> Assignment
The required output is the line that contains "U5 pin SQW: none -> N_8" and every line after it, each written out exactly, up to the end of the entries.

> Revision tracking records

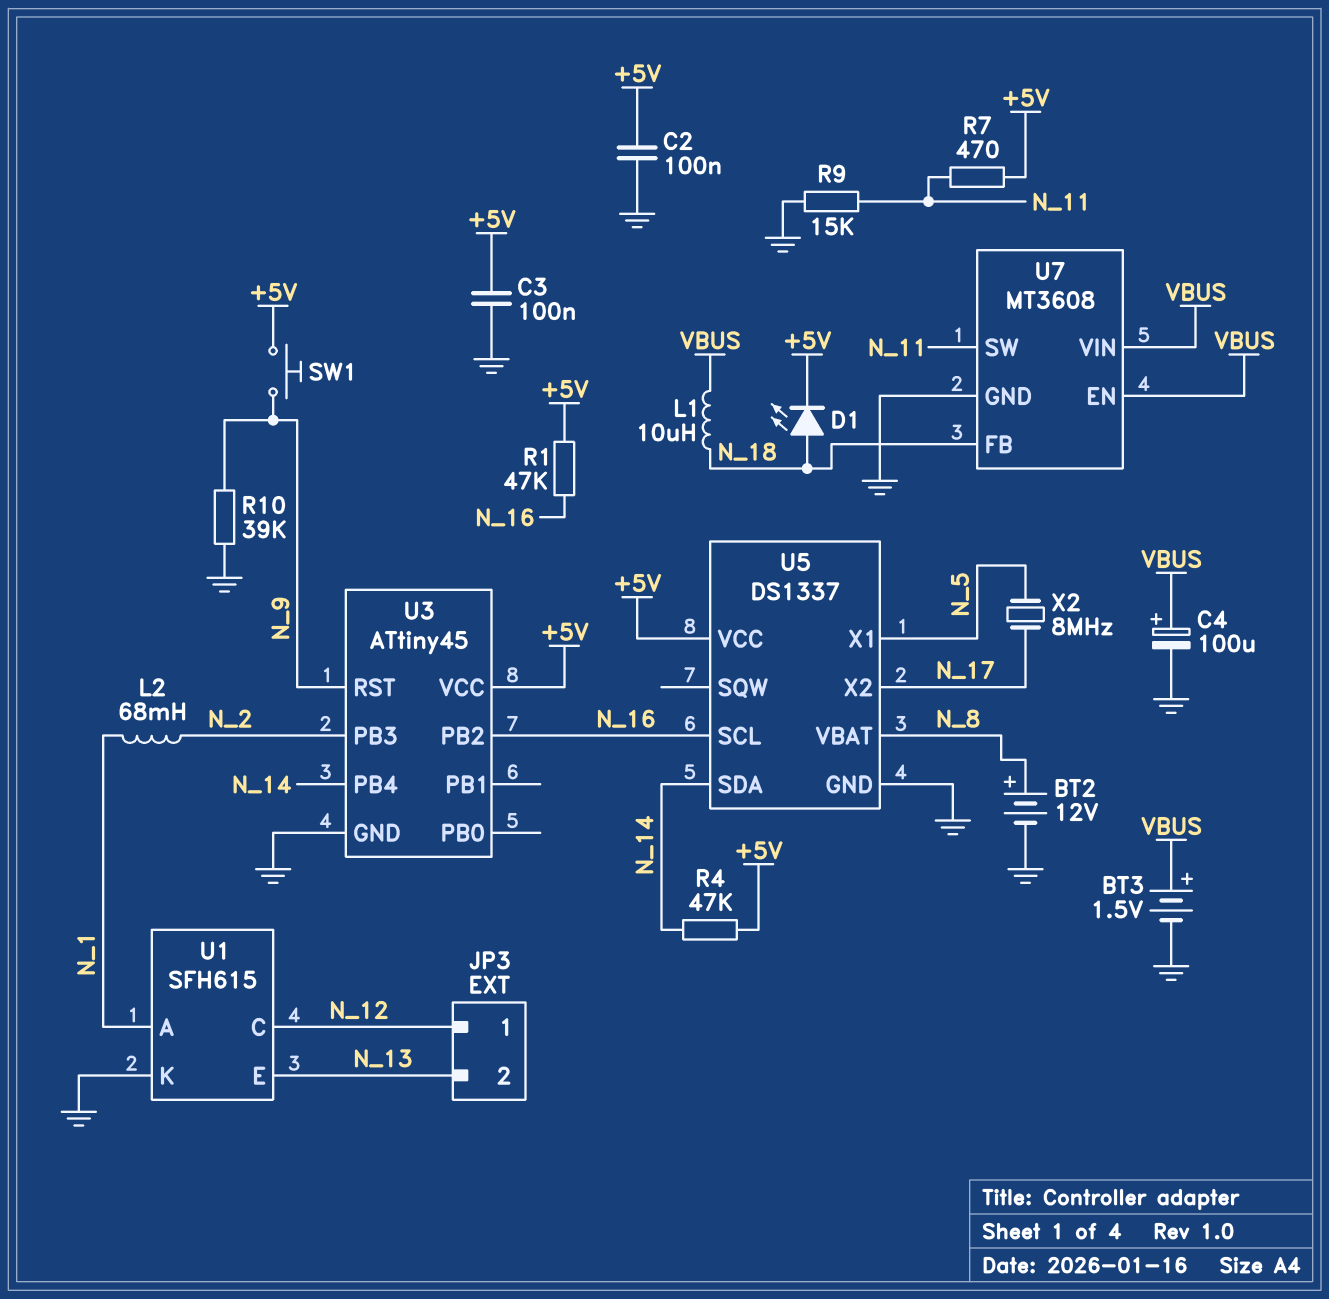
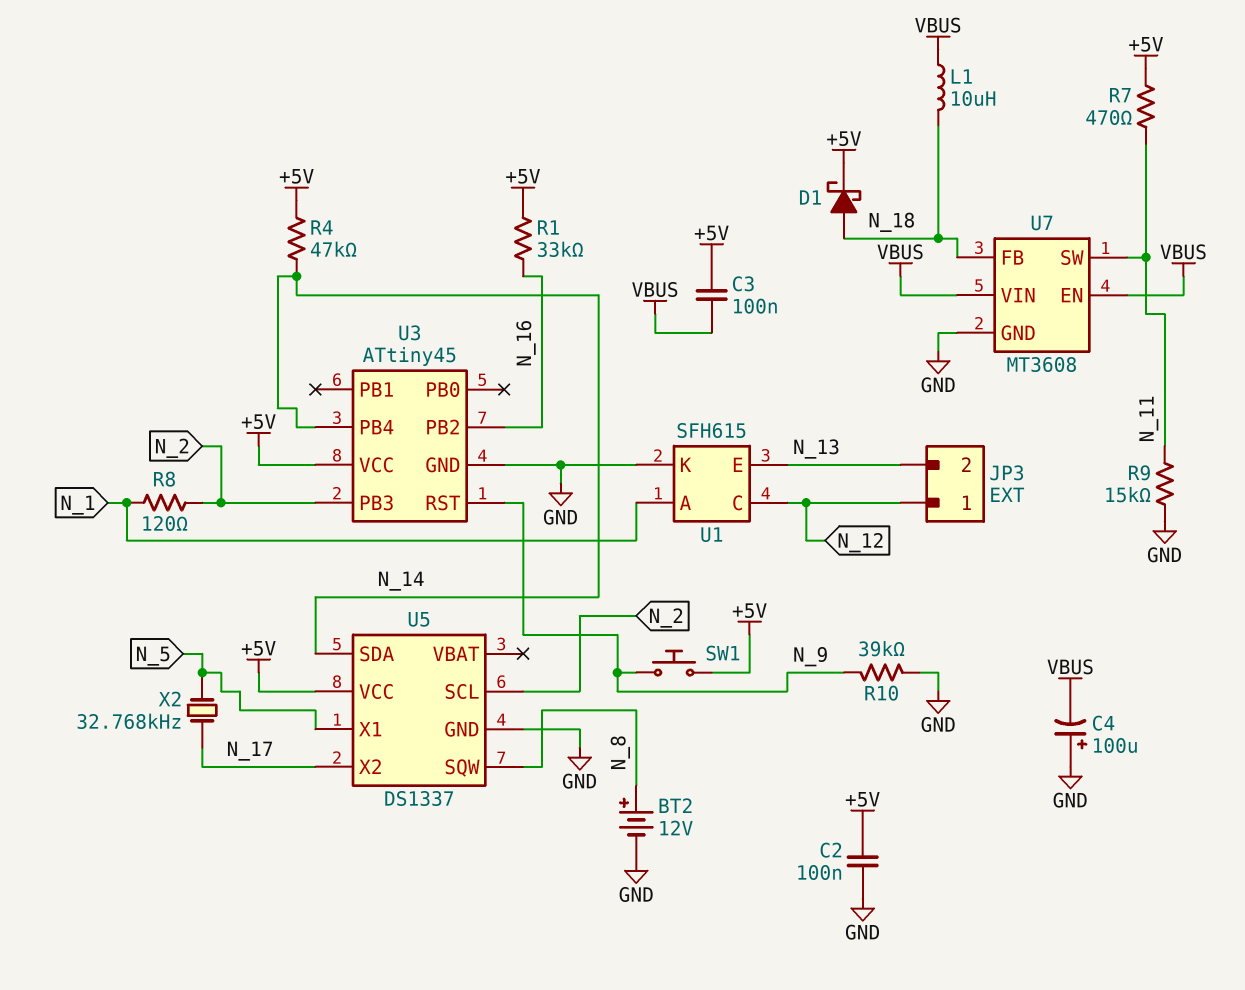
BT3: 1.5V (plus VBUS, minus GND) -> none
C3: 100nF (+5V, GND) -> 100nF (+5V, VBUS)
C4: 100uF (plus VBUS, minus GND) -> 100uF (plus GND, minus VBUS)
D1: LED (A N_18, K +5V) -> schottky (A N_18, K +5V)
L2: 68mH (N_1, N_2) -> none
R1: 47k (+5V, N_16) -> 33k (+5V, N_16)
R8: none -> 120 (N_1, N_2)
U5 pin SCL: N_16 -> N_2
U5 pin SQW: none -> N_8
U5 pin VBAT: N_8 -> none
X2: 8MHz (N_5, N_17) -> 32.768kHz (N_5, N_17)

> Answer section
U5 pin SQW: none -> N_8
U5 pin VBAT: N_8 -> none
X2: 8MHz (N_5, N_17) -> 32.768kHz (N_5, N_17)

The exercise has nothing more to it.